##### STUDY MATERIAL

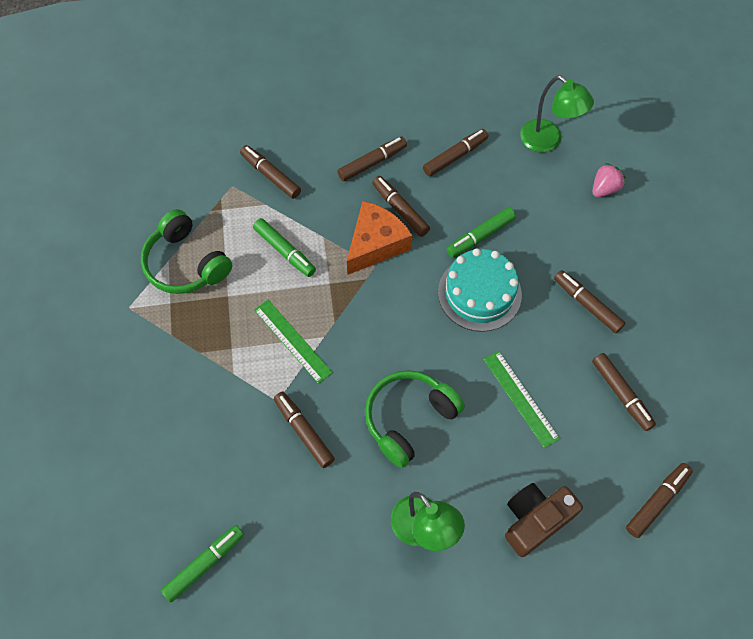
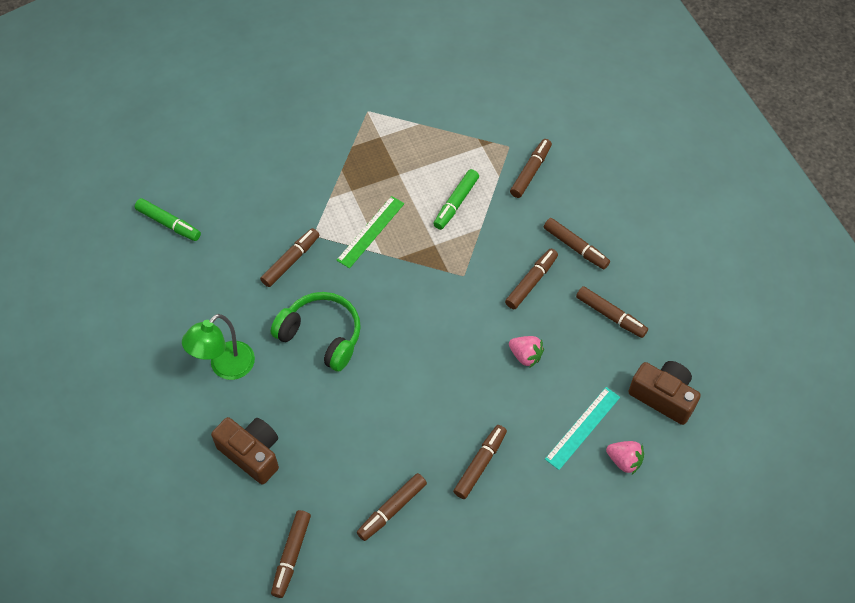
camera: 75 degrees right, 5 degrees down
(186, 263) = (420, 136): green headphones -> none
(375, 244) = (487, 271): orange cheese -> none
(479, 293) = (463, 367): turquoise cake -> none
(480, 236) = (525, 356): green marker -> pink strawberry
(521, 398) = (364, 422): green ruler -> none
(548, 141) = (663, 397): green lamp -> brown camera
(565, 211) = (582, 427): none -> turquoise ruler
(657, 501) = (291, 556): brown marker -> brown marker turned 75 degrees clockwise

##########

INSTRUCTIONS TO FOLLOW ▸
Return the material exactly as given, apart from the pictures.

REPLY TO THE EXERCISE ▸
camera: 75 degrees right, 5 degrees down
(186, 263) = (420, 136): green headphones -> none
(375, 244) = (487, 271): orange cheese -> none
(479, 293) = (463, 367): turquoise cake -> none
(480, 236) = (525, 356): green marker -> pink strawberry
(521, 398) = (364, 422): green ruler -> none
(548, 141) = (663, 397): green lamp -> brown camera
(565, 211) = (582, 427): none -> turquoise ruler
(657, 501) = (291, 556): brown marker -> brown marker turned 75 degrees clockwise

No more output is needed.